» **Records provided**:
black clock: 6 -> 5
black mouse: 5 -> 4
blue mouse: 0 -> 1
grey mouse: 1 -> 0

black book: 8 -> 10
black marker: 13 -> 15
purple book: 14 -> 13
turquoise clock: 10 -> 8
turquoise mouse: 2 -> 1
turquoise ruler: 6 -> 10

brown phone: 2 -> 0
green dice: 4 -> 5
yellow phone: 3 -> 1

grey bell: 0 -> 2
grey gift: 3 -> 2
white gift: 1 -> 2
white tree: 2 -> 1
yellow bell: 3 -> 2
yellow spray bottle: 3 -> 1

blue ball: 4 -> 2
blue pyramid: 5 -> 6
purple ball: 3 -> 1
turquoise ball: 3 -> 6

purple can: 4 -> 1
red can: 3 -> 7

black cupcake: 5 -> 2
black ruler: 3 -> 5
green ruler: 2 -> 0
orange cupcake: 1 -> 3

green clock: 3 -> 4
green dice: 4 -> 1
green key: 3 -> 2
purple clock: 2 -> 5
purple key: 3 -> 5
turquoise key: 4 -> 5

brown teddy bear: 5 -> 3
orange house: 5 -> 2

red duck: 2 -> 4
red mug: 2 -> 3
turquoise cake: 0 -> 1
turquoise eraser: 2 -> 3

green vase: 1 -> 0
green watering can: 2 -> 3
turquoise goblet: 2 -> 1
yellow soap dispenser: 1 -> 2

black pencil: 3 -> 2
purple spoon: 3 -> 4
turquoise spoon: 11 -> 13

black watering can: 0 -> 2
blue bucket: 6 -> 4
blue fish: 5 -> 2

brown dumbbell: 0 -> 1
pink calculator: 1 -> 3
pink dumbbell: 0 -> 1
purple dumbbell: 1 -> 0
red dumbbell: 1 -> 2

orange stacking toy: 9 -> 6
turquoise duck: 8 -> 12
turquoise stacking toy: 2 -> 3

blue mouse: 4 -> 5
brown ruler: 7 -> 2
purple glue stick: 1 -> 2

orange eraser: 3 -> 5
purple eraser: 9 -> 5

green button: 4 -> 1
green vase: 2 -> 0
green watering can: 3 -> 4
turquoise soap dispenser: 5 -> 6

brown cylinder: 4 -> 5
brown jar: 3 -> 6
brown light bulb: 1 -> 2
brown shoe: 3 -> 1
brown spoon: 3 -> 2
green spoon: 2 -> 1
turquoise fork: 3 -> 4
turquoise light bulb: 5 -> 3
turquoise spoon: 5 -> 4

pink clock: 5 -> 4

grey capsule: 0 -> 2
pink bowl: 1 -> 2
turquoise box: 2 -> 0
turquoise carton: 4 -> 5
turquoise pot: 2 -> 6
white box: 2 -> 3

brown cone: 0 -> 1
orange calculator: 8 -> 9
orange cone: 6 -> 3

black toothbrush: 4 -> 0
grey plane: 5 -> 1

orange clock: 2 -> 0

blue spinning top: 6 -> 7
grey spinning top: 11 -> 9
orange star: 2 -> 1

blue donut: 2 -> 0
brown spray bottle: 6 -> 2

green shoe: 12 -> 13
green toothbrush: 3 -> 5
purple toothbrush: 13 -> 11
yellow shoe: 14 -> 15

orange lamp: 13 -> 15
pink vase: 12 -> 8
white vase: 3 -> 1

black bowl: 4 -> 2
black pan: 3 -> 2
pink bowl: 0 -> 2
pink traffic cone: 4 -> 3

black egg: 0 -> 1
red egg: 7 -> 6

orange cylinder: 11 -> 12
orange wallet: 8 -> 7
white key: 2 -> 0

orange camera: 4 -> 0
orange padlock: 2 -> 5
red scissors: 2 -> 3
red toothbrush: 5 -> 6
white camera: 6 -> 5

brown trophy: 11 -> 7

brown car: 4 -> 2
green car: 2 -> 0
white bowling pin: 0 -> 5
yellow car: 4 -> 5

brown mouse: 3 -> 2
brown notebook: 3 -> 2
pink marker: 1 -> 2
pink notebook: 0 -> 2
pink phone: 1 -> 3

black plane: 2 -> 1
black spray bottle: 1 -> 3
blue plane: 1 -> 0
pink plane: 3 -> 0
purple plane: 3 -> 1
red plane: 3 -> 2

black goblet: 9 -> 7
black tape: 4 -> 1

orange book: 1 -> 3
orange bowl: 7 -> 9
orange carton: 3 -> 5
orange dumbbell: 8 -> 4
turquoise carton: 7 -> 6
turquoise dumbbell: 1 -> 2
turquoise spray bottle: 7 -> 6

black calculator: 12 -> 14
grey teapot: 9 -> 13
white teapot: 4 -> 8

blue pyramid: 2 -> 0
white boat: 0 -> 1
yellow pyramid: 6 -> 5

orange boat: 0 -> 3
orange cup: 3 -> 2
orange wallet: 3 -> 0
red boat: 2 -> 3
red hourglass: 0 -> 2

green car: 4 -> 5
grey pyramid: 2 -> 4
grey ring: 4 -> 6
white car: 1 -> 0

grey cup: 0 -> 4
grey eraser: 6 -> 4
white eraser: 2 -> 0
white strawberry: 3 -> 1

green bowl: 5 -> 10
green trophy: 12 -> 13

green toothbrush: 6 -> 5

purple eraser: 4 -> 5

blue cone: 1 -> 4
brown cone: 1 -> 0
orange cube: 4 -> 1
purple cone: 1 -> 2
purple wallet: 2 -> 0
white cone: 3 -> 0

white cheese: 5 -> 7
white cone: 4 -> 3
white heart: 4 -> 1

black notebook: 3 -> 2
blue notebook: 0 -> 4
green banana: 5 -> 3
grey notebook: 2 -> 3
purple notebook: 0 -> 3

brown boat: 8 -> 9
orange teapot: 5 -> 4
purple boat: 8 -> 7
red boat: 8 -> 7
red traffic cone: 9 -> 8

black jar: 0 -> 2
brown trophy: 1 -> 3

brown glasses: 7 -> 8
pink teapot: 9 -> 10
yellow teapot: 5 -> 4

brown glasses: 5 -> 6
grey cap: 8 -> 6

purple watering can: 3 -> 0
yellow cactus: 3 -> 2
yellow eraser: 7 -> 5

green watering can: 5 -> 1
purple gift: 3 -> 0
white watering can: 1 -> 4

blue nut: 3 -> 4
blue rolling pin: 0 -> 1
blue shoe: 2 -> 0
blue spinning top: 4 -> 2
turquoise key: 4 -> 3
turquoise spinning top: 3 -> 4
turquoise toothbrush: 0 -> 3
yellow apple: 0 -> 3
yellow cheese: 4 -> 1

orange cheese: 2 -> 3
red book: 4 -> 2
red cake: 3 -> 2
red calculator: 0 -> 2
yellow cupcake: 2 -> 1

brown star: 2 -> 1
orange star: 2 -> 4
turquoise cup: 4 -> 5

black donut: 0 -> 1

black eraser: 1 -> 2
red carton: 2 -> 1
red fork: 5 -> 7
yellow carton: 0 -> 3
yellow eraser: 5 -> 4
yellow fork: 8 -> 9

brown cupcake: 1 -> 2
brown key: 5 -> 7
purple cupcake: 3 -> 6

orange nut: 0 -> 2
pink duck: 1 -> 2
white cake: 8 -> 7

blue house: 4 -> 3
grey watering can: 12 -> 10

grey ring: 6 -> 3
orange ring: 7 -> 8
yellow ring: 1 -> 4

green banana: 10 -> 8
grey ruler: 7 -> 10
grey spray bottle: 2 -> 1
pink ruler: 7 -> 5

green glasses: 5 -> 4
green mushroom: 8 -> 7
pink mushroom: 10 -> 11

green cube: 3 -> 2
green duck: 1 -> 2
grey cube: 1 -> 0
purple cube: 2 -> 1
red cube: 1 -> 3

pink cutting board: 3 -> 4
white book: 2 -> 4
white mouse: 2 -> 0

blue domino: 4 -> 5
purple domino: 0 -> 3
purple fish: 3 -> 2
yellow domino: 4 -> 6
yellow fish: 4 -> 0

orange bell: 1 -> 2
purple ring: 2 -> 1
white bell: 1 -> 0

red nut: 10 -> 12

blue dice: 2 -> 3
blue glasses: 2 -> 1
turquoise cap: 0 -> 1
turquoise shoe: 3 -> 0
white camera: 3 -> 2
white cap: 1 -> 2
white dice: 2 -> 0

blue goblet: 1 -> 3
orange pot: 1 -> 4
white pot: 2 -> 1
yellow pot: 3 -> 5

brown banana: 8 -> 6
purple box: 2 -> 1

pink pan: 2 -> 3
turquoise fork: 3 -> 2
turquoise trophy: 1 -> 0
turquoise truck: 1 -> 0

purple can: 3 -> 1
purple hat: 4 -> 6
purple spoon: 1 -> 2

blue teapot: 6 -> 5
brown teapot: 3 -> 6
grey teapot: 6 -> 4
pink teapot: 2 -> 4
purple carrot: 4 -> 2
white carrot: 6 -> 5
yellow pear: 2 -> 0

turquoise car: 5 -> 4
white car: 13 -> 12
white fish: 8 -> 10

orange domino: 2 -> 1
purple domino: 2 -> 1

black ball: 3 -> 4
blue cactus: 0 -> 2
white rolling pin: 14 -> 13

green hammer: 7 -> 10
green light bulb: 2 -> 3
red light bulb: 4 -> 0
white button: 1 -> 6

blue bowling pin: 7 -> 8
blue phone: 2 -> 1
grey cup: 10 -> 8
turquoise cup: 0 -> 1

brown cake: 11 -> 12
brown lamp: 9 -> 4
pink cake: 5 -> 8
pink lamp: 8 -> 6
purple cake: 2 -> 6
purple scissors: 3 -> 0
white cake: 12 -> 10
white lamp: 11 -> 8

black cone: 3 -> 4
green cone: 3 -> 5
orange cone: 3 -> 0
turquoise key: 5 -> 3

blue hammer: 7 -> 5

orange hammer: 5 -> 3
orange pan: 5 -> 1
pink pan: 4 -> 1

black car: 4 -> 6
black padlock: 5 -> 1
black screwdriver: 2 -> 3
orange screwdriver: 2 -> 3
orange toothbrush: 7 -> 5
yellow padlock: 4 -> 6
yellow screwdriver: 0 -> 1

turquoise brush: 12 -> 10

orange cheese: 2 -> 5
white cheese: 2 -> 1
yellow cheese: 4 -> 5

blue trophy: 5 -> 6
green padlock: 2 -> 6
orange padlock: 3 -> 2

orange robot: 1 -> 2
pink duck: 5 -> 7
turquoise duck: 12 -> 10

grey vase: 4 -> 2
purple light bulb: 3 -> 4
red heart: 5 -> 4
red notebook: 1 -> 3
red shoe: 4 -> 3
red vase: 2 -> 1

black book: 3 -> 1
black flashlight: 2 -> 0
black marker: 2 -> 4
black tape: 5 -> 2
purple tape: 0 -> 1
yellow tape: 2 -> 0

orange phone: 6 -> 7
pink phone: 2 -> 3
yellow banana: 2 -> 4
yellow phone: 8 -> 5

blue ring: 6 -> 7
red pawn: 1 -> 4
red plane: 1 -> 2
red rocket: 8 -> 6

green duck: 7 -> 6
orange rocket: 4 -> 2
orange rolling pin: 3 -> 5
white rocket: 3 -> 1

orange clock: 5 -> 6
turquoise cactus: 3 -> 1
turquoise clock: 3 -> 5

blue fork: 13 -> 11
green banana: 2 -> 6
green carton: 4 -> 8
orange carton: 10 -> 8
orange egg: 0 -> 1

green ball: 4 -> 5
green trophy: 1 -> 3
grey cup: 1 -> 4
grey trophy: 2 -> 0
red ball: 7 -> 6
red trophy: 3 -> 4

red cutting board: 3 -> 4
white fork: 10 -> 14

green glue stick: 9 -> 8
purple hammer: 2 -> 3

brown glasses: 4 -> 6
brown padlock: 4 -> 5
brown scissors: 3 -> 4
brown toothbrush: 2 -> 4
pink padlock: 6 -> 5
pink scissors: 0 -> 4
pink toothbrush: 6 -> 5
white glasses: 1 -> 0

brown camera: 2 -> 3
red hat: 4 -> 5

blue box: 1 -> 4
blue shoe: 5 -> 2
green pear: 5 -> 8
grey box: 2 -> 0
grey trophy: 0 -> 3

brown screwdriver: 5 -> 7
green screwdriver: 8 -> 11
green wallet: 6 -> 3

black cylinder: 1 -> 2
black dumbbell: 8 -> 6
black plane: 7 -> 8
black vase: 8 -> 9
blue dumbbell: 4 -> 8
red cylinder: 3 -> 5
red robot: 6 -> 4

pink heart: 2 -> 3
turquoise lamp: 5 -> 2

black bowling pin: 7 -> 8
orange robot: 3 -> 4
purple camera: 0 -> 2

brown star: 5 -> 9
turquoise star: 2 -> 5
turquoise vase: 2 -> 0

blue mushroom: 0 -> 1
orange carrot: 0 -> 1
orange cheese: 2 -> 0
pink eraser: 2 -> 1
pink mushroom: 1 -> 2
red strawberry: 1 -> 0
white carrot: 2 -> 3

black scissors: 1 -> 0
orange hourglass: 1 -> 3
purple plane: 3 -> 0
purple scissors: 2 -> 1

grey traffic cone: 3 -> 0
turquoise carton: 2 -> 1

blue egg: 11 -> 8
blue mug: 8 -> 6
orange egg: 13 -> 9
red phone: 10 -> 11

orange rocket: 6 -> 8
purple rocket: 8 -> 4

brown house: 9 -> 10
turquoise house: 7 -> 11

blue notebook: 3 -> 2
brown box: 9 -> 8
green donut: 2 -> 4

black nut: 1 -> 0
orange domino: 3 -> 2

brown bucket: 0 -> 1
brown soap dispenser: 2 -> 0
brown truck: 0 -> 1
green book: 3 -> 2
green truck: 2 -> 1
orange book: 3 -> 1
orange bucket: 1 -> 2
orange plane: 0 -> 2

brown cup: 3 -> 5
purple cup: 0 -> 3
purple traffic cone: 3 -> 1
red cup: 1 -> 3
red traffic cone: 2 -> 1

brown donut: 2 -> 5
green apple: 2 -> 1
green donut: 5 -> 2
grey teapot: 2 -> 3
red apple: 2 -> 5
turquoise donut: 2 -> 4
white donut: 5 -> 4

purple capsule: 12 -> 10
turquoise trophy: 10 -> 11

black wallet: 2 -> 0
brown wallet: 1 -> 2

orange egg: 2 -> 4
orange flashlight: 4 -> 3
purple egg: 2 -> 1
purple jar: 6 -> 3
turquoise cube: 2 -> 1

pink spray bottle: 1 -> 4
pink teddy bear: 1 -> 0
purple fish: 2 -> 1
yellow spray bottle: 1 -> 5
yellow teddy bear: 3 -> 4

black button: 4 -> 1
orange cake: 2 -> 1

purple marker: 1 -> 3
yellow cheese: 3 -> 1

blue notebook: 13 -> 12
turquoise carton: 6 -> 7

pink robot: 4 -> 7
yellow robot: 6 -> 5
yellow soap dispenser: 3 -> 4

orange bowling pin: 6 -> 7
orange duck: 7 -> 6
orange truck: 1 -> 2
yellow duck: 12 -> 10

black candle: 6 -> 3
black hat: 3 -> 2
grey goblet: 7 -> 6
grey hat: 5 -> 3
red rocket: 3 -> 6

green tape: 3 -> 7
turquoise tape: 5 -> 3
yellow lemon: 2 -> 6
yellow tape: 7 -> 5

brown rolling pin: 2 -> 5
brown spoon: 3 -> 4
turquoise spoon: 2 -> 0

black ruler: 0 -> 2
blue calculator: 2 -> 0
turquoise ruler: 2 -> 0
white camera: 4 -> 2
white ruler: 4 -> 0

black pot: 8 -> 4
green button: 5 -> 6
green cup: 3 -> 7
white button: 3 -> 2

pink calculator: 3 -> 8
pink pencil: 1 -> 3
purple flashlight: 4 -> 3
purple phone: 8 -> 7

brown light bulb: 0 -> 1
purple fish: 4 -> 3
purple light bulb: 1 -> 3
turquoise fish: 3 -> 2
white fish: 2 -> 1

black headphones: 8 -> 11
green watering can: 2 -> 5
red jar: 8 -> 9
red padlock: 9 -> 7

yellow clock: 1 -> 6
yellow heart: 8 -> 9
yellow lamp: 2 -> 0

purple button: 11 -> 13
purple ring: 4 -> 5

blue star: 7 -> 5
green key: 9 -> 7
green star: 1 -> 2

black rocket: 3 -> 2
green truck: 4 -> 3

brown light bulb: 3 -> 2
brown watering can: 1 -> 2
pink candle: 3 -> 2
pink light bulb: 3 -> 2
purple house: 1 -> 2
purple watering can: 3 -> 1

» **Your goal**: Send back an exact copy of only the lines from the line with "purple plane: 3 -> 1" up to and including the line with "red traffic cone: 9 -> 8" in the data above.

» **Your solution**:
purple plane: 3 -> 1
red plane: 3 -> 2

black goblet: 9 -> 7
black tape: 4 -> 1

orange book: 1 -> 3
orange bowl: 7 -> 9
orange carton: 3 -> 5
orange dumbbell: 8 -> 4
turquoise carton: 7 -> 6
turquoise dumbbell: 1 -> 2
turquoise spray bottle: 7 -> 6

black calculator: 12 -> 14
grey teapot: 9 -> 13
white teapot: 4 -> 8

blue pyramid: 2 -> 0
white boat: 0 -> 1
yellow pyramid: 6 -> 5

orange boat: 0 -> 3
orange cup: 3 -> 2
orange wallet: 3 -> 0
red boat: 2 -> 3
red hourglass: 0 -> 2

green car: 4 -> 5
grey pyramid: 2 -> 4
grey ring: 4 -> 6
white car: 1 -> 0

grey cup: 0 -> 4
grey eraser: 6 -> 4
white eraser: 2 -> 0
white strawberry: 3 -> 1

green bowl: 5 -> 10
green trophy: 12 -> 13

green toothbrush: 6 -> 5

purple eraser: 4 -> 5

blue cone: 1 -> 4
brown cone: 1 -> 0
orange cube: 4 -> 1
purple cone: 1 -> 2
purple wallet: 2 -> 0
white cone: 3 -> 0

white cheese: 5 -> 7
white cone: 4 -> 3
white heart: 4 -> 1

black notebook: 3 -> 2
blue notebook: 0 -> 4
green banana: 5 -> 3
grey notebook: 2 -> 3
purple notebook: 0 -> 3

brown boat: 8 -> 9
orange teapot: 5 -> 4
purple boat: 8 -> 7
red boat: 8 -> 7
red traffic cone: 9 -> 8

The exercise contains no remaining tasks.